Exercise prompt — Each entry must be given again exactly; images do not belong in the copy.

Data shown —
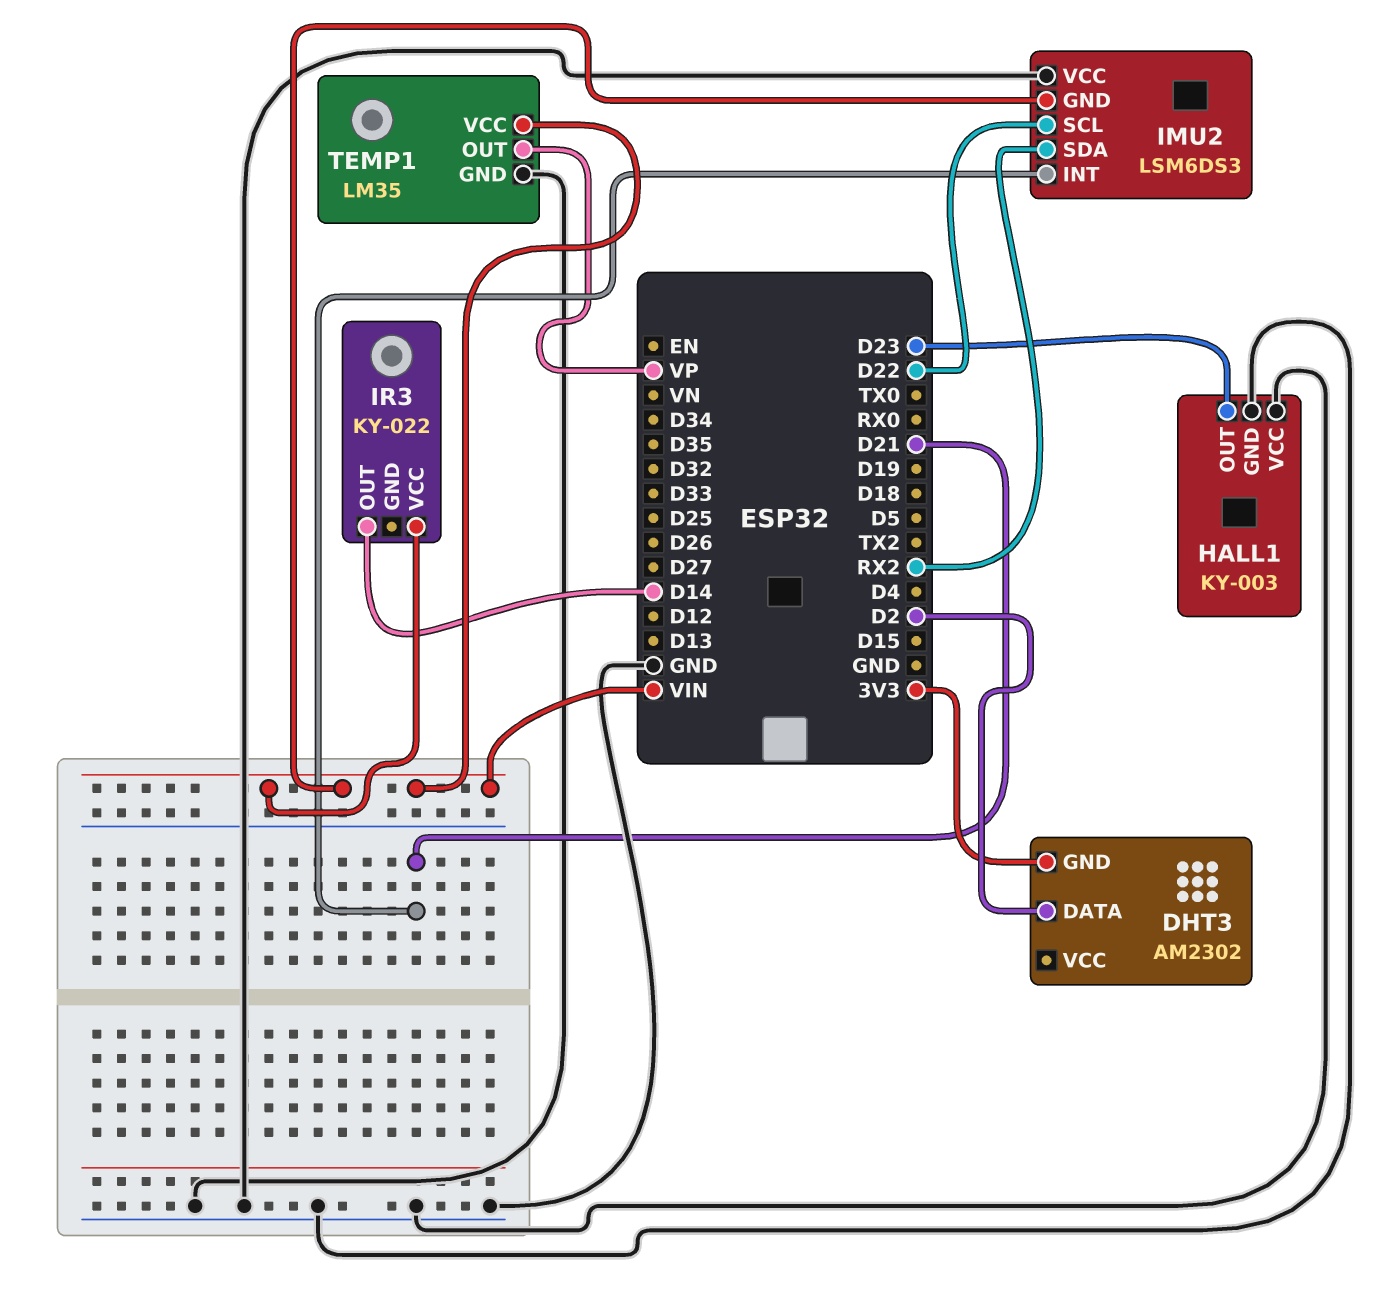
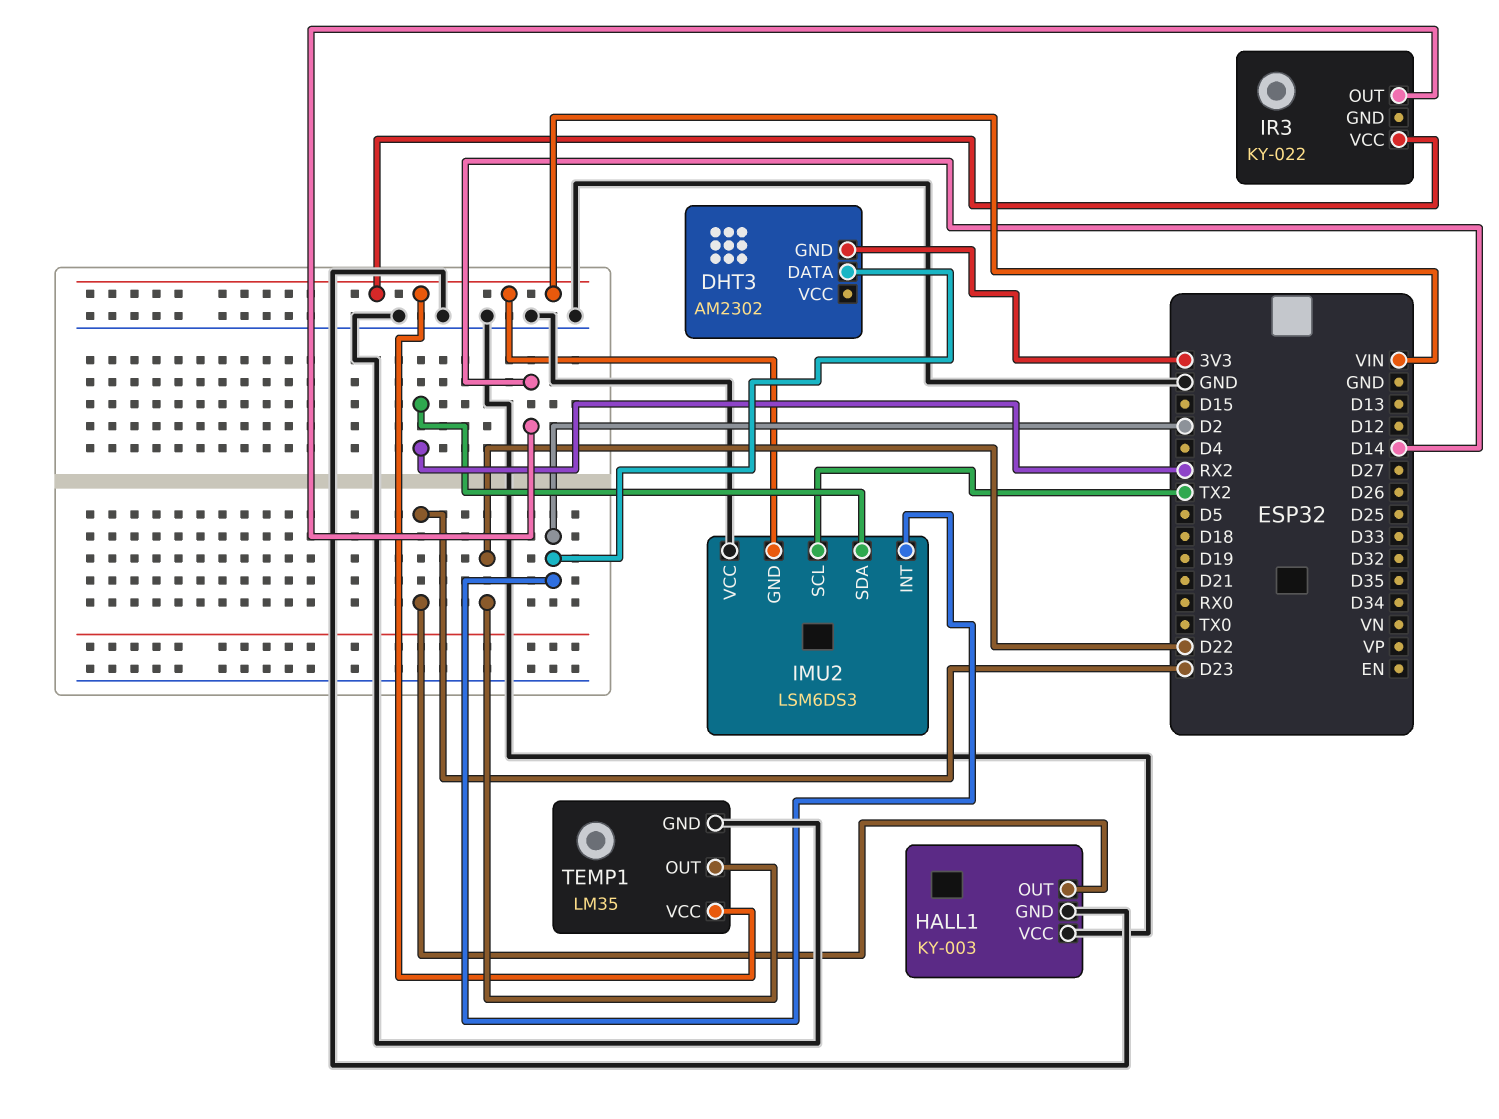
IMU2 pin INT: D21 -> D2
IMU2 pin SCL: D22 -> TX2
TEMP1 pin OUT: VP -> D22

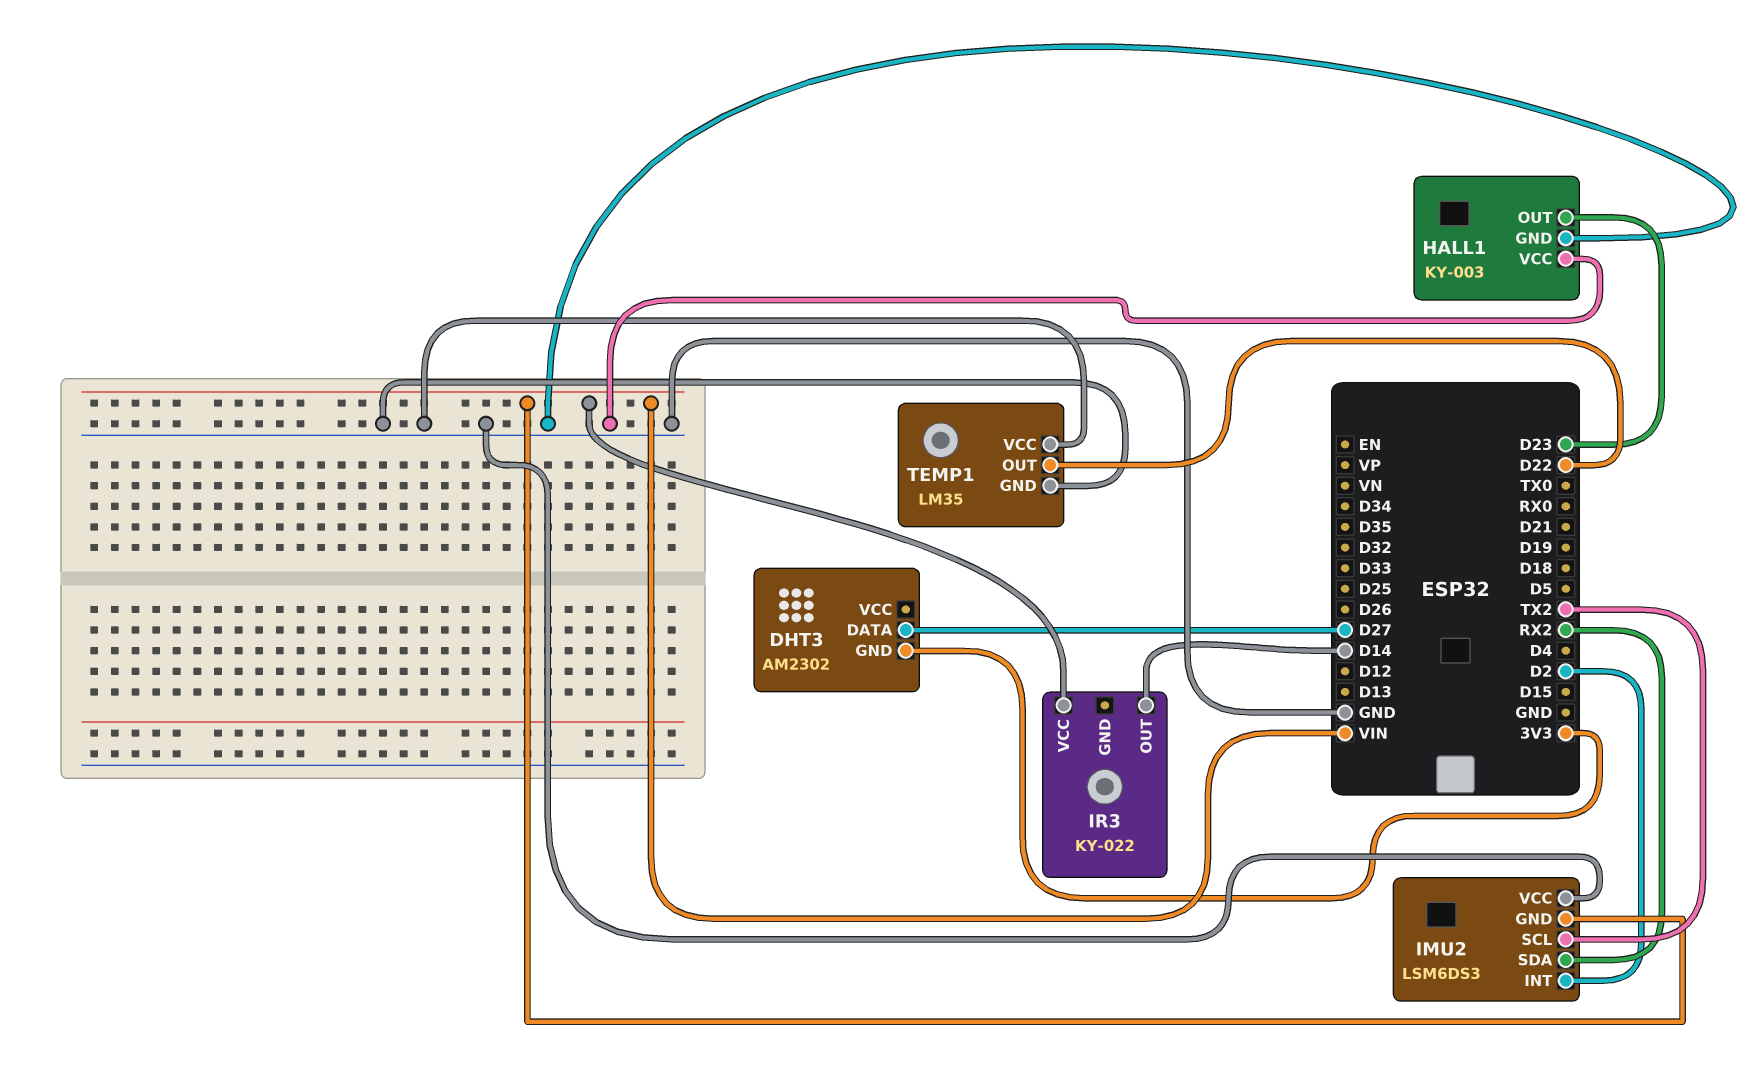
DHT3 pin DATA: D2 -> D27
TEMP1 pin VCC: VIN -> GND

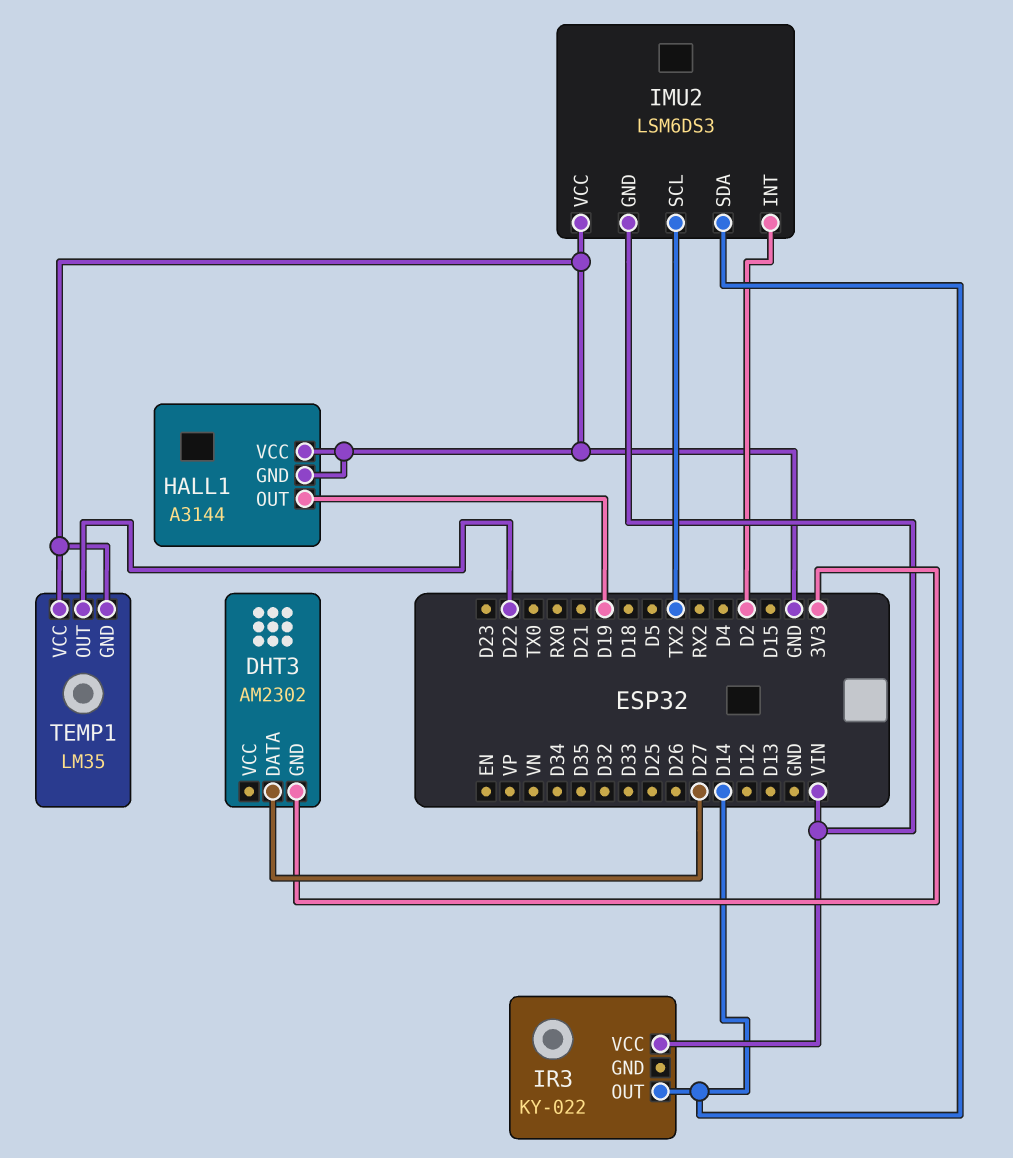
HALL1: KY-003 -> A3144
HALL1 pin OUT: D23 -> D19
IMU2 pin SDA: RX2 -> D14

Result —
IMU2 pin INT: D21 -> D2
IMU2 pin SCL: D22 -> TX2
TEMP1 pin OUT: VP -> D22

DHT3 pin DATA: D2 -> D27
TEMP1 pin VCC: VIN -> GND

HALL1: KY-003 -> A3144
HALL1 pin OUT: D23 -> D19
IMU2 pin SDA: RX2 -> D14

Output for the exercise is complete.